>> start Provided records

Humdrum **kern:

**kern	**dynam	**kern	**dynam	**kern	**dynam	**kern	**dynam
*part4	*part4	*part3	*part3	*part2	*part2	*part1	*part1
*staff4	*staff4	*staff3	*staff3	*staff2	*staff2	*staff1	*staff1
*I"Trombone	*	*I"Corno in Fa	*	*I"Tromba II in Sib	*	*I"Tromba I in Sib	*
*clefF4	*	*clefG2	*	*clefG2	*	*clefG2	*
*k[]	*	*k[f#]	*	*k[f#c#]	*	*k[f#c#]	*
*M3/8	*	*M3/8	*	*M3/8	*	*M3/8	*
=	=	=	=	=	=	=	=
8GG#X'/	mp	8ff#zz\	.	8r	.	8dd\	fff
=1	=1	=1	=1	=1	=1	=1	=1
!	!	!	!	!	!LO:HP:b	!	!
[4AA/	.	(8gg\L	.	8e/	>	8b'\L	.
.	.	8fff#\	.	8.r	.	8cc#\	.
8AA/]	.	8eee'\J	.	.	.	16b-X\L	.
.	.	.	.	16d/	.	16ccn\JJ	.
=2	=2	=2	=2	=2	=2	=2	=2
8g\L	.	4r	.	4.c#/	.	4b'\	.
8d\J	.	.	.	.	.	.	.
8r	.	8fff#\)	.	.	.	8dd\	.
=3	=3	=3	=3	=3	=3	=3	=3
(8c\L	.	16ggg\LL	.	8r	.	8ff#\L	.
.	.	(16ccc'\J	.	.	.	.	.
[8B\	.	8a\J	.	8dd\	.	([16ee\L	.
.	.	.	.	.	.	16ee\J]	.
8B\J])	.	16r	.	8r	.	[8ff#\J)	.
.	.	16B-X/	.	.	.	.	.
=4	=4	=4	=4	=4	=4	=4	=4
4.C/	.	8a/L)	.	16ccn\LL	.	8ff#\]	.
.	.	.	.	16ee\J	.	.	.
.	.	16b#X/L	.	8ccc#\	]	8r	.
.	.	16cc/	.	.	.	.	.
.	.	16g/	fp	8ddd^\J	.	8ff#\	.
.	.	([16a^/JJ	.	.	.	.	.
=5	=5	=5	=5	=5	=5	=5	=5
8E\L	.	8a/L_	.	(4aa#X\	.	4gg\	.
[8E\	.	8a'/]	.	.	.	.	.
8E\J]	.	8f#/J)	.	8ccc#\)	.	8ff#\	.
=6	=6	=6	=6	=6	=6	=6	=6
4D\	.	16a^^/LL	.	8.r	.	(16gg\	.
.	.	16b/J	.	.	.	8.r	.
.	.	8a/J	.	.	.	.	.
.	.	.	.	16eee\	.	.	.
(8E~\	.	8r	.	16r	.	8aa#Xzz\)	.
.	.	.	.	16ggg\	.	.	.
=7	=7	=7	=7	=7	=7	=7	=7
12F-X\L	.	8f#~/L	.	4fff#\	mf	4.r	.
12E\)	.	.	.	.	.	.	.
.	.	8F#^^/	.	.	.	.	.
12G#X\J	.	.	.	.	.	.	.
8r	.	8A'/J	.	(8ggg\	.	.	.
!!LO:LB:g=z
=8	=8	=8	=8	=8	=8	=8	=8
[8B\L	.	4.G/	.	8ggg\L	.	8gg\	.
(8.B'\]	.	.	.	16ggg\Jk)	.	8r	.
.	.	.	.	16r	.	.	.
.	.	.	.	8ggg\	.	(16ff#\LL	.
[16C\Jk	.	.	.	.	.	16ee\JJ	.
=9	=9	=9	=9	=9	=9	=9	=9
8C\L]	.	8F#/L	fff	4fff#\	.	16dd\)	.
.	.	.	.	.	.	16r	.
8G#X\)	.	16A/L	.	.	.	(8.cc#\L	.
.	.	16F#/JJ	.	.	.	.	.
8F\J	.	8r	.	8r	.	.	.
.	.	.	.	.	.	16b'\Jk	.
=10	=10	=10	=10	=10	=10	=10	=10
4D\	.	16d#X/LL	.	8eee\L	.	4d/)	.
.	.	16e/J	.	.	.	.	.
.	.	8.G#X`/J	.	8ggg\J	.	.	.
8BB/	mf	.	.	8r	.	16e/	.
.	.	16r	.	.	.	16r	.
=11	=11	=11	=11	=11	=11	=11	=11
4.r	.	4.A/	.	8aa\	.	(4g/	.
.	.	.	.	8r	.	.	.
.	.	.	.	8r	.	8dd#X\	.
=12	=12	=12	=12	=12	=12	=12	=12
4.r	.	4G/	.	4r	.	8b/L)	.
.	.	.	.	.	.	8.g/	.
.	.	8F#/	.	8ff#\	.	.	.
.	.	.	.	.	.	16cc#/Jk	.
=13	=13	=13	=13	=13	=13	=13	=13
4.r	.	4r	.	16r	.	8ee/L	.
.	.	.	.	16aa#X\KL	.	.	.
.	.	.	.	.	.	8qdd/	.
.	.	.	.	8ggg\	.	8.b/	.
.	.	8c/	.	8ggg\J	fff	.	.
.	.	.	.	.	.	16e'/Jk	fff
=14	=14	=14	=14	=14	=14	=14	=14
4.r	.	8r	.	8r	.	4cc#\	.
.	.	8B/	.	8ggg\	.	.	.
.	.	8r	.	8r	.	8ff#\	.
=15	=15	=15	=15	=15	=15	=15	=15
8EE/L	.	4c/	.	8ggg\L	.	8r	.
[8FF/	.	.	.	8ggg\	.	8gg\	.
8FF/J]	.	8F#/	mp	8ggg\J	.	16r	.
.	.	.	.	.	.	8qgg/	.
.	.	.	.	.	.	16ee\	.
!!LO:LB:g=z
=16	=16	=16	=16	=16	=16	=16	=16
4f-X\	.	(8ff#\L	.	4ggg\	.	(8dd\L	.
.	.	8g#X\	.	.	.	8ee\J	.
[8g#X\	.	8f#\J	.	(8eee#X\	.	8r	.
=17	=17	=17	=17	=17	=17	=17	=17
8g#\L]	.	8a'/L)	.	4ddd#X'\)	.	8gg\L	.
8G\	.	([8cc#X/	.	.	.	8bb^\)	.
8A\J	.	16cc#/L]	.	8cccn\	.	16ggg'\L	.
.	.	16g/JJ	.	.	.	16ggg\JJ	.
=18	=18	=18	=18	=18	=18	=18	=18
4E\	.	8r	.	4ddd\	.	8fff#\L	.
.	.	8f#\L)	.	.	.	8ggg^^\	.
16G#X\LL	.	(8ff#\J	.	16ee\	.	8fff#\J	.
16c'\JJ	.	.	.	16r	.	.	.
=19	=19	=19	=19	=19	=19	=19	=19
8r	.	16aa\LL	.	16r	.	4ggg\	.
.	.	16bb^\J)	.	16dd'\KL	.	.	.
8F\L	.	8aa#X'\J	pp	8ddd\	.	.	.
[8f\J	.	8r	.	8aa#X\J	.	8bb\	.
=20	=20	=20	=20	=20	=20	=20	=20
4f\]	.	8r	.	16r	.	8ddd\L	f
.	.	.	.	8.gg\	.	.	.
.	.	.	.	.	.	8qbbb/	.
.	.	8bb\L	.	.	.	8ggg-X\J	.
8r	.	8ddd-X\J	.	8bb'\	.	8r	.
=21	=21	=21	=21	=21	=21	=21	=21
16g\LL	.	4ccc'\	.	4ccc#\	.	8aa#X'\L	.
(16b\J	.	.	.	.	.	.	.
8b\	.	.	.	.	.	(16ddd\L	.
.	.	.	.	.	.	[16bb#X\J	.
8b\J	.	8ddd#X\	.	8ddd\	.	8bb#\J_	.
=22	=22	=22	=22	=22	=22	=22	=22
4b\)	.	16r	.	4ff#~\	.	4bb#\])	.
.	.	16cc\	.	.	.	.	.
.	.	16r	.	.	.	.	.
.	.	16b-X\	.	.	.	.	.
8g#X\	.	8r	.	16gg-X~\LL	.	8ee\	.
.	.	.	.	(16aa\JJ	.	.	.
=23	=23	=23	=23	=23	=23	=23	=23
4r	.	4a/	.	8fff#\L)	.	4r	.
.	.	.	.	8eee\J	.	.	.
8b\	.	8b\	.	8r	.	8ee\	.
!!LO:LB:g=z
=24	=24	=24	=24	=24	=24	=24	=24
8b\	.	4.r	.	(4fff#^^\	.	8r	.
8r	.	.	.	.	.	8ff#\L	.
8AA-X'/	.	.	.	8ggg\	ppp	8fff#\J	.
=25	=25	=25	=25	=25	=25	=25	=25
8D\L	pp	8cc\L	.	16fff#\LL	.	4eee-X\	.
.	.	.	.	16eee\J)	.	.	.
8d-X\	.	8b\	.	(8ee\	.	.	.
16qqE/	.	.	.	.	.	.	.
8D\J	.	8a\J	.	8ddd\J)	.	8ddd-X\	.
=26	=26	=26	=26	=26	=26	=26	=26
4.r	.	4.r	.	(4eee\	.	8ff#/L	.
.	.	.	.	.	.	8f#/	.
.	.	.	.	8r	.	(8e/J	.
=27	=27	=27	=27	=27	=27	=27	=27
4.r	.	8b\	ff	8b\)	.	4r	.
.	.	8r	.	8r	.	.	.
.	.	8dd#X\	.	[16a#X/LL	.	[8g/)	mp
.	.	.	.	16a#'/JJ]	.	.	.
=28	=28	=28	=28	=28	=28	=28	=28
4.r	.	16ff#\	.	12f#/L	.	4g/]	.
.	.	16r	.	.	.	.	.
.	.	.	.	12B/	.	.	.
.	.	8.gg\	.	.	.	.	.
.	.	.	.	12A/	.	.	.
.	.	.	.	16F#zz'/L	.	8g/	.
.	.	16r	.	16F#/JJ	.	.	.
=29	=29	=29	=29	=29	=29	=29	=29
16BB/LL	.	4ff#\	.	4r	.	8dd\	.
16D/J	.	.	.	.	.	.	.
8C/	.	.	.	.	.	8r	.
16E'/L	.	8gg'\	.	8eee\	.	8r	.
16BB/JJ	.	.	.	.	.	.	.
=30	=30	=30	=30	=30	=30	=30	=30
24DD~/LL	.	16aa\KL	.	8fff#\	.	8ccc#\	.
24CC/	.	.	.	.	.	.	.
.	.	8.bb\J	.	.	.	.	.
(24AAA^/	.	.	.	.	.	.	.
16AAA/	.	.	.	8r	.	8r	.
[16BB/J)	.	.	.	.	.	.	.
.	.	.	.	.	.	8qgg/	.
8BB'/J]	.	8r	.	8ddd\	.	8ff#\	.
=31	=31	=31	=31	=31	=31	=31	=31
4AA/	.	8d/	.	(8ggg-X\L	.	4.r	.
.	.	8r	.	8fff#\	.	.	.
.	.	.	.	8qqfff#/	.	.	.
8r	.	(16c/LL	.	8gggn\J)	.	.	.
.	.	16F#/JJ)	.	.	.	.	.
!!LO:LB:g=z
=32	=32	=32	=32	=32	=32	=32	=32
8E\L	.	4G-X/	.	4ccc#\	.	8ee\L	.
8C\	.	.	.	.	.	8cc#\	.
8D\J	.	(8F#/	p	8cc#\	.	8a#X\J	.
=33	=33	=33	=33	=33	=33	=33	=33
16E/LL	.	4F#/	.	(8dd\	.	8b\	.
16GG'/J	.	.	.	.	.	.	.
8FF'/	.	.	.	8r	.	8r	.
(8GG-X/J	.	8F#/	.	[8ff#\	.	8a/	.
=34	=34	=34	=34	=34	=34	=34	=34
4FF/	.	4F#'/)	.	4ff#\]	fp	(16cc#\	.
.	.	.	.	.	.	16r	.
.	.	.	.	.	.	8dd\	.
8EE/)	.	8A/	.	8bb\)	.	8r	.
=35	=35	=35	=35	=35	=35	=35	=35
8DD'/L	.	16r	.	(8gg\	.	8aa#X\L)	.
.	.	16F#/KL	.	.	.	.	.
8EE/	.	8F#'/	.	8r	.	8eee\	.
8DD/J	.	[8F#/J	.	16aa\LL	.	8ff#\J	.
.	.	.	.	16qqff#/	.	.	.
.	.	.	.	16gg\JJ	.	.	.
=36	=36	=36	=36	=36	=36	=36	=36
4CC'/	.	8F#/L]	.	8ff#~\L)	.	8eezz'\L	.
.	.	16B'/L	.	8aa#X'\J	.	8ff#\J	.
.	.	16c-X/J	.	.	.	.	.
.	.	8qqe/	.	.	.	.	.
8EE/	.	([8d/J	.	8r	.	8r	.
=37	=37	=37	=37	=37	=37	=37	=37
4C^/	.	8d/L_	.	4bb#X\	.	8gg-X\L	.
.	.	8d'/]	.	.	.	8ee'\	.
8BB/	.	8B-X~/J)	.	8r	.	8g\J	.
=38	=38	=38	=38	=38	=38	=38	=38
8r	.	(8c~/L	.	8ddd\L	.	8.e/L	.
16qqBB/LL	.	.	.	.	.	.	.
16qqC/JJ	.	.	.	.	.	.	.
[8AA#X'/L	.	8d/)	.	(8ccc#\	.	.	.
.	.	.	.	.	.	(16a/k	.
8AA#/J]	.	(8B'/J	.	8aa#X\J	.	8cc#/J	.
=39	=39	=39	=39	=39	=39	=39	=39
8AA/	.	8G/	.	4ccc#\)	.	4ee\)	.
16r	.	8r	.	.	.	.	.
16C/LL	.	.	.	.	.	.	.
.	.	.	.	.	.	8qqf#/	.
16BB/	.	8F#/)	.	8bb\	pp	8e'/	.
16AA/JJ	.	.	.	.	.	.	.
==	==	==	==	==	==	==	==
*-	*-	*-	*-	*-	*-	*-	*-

>> end Provided records

Task to carry out
Pick out every line in the entries above that contains the string "kern", treating uppercase and lowercase as different.

Result below
Humdrum **kern:
**kern	**dynam	**kern	**dynam	**kern	**dynam	**kern	**dynam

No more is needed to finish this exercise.